SUPPLIED RECORDS Start Marker

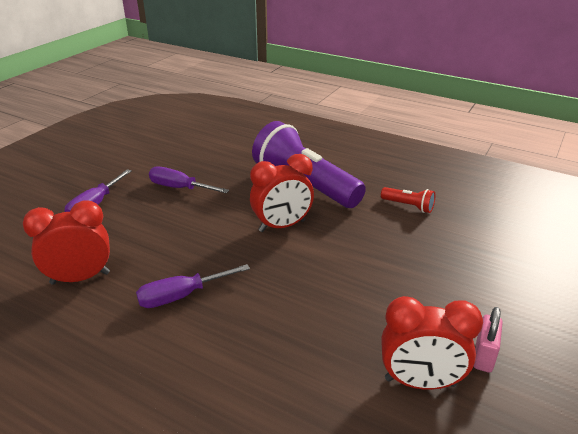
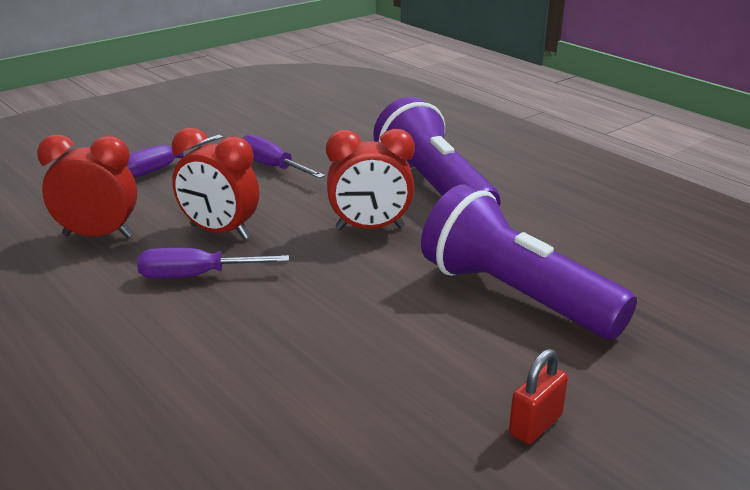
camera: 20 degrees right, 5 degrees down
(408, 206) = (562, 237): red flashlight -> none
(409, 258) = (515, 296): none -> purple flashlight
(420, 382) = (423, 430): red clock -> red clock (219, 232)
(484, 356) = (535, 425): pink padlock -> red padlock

SUPPLIED RECORDS End Marker
SUPPLIED RECORDS Start Marker

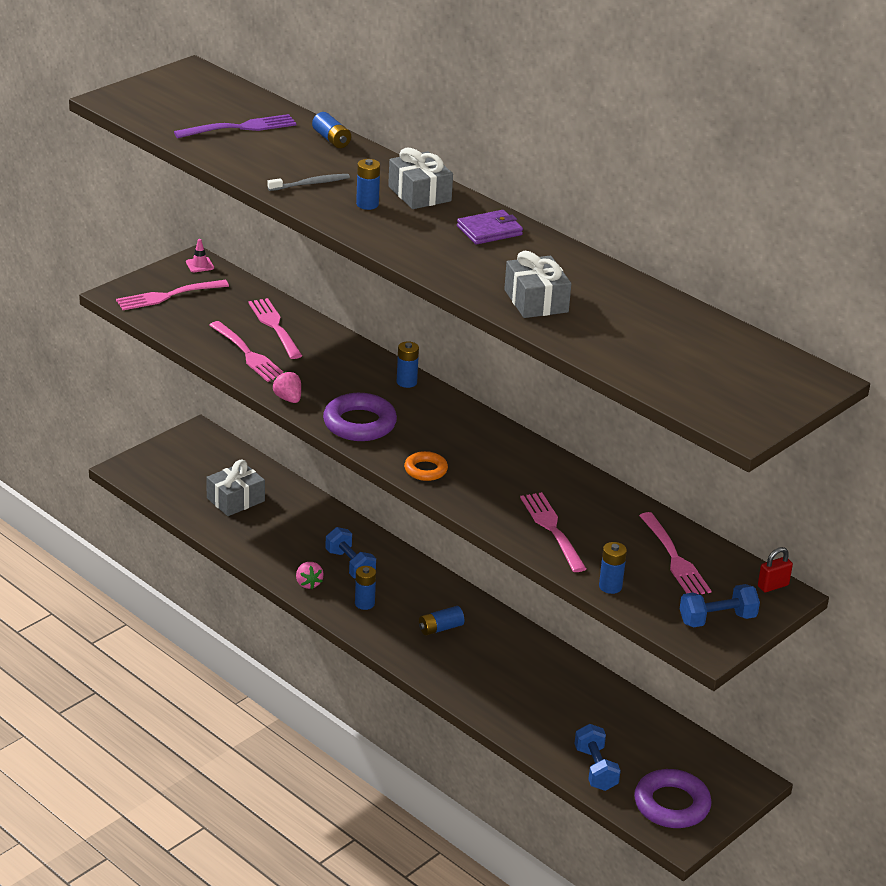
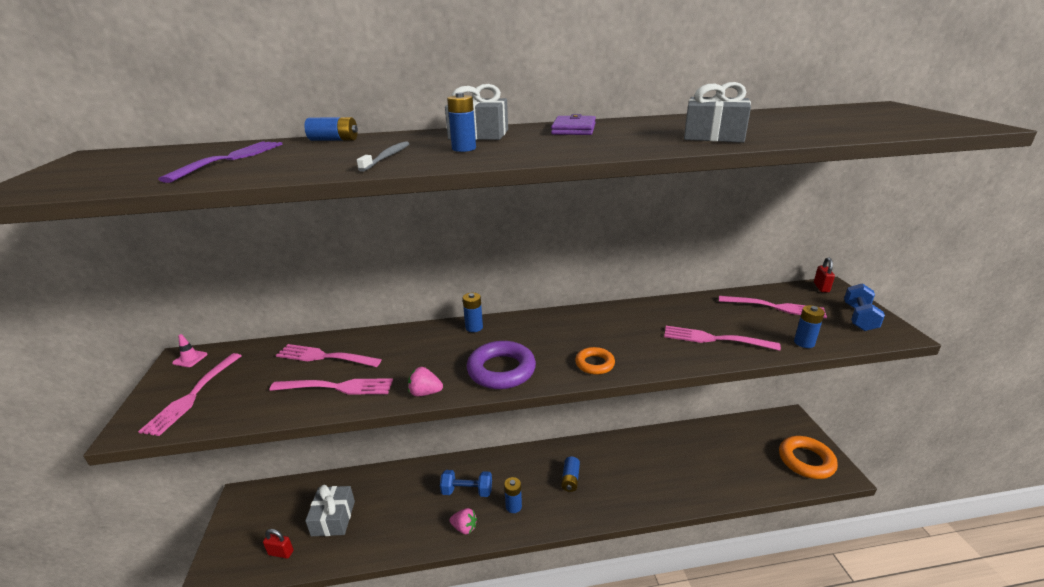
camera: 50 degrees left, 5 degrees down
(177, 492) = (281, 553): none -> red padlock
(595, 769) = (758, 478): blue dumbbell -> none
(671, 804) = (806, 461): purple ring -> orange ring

SUPPLIED RECORDS End Marker

Repeat, character for character, the lines of the material above from the line with "camera: 20 degrees right, 5 degrees down" through the line with "(484, 356) = (535, 425): pink".

=== RESPONSE TO THE TASK ===
camera: 20 degrees right, 5 degrees down
(408, 206) = (562, 237): red flashlight -> none
(409, 258) = (515, 296): none -> purple flashlight
(420, 382) = (423, 430): red clock -> red clock (219, 232)
(484, 356) = (535, 425): pink padlock -> red padlock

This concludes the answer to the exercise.